What to produce:
Rewrite the entries below with every "dial" switched to "face", leaving everything else untouched.
════════
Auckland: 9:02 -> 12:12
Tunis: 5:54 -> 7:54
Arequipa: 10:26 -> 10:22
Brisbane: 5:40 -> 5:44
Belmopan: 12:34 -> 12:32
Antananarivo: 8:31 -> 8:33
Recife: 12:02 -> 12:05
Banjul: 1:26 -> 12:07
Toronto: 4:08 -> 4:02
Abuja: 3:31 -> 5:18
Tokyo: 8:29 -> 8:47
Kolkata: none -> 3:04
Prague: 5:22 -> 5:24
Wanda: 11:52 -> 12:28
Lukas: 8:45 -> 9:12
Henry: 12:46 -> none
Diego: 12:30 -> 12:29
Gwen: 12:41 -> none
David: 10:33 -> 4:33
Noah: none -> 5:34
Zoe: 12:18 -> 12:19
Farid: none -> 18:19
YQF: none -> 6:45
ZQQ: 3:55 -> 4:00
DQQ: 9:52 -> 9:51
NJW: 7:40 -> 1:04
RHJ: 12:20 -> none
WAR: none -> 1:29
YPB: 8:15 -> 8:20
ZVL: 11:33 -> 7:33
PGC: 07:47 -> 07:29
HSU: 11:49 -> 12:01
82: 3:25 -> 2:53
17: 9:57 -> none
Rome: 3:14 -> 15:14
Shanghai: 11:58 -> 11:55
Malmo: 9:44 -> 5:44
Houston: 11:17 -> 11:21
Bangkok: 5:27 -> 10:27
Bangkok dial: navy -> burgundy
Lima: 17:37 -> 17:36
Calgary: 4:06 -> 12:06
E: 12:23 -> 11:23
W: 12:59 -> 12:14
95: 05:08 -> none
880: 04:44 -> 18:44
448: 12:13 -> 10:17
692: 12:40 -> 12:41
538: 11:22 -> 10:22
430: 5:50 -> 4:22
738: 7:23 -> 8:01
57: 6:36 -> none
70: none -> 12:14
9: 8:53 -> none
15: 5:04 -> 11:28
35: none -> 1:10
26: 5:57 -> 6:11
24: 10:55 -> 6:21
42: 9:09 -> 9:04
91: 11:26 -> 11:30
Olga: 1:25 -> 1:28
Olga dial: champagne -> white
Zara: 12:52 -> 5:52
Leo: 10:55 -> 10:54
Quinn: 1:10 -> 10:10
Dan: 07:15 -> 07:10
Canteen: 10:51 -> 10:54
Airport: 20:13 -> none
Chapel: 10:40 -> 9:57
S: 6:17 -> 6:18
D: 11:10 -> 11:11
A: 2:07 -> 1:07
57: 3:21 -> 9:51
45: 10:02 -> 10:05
════════
Result:
Auckland: 9:02 -> 12:12
Tunis: 5:54 -> 7:54
Arequipa: 10:26 -> 10:22
Brisbane: 5:40 -> 5:44
Belmopan: 12:34 -> 12:32
Antananarivo: 8:31 -> 8:33
Recife: 12:02 -> 12:05
Banjul: 1:26 -> 12:07
Toronto: 4:08 -> 4:02
Abuja: 3:31 -> 5:18
Tokyo: 8:29 -> 8:47
Kolkata: none -> 3:04
Prague: 5:22 -> 5:24
Wanda: 11:52 -> 12:28
Lukas: 8:45 -> 9:12
Henry: 12:46 -> none
Diego: 12:30 -> 12:29
Gwen: 12:41 -> none
David: 10:33 -> 4:33
Noah: none -> 5:34
Zoe: 12:18 -> 12:19
Farid: none -> 18:19
YQF: none -> 6:45
ZQQ: 3:55 -> 4:00
DQQ: 9:52 -> 9:51
NJW: 7:40 -> 1:04
RHJ: 12:20 -> none
WAR: none -> 1:29
YPB: 8:15 -> 8:20
ZVL: 11:33 -> 7:33
PGC: 07:47 -> 07:29
HSU: 11:49 -> 12:01
82: 3:25 -> 2:53
17: 9:57 -> none
Rome: 3:14 -> 15:14
Shanghai: 11:58 -> 11:55
Malmo: 9:44 -> 5:44
Houston: 11:17 -> 11:21
Bangkok: 5:27 -> 10:27
Bangkok face: navy -> burgundy
Lima: 17:37 -> 17:36
Calgary: 4:06 -> 12:06
E: 12:23 -> 11:23
W: 12:59 -> 12:14
95: 05:08 -> none
880: 04:44 -> 18:44
448: 12:13 -> 10:17
692: 12:40 -> 12:41
538: 11:22 -> 10:22
430: 5:50 -> 4:22
738: 7:23 -> 8:01
57: 6:36 -> none
70: none -> 12:14
9: 8:53 -> none
15: 5:04 -> 11:28
35: none -> 1:10
26: 5:57 -> 6:11
24: 10:55 -> 6:21
42: 9:09 -> 9:04
91: 11:26 -> 11:30
Olga: 1:25 -> 1:28
Olga face: champagne -> white
Zara: 12:52 -> 5:52
Leo: 10:55 -> 10:54
Quinn: 1:10 -> 10:10
Dan: 07:15 -> 07:10
Canteen: 10:51 -> 10:54
Airport: 20:13 -> none
Chapel: 10:40 -> 9:57
S: 6:17 -> 6:18
D: 11:10 -> 11:11
A: 2:07 -> 1:07
57: 3:21 -> 9:51
45: 10:02 -> 10:05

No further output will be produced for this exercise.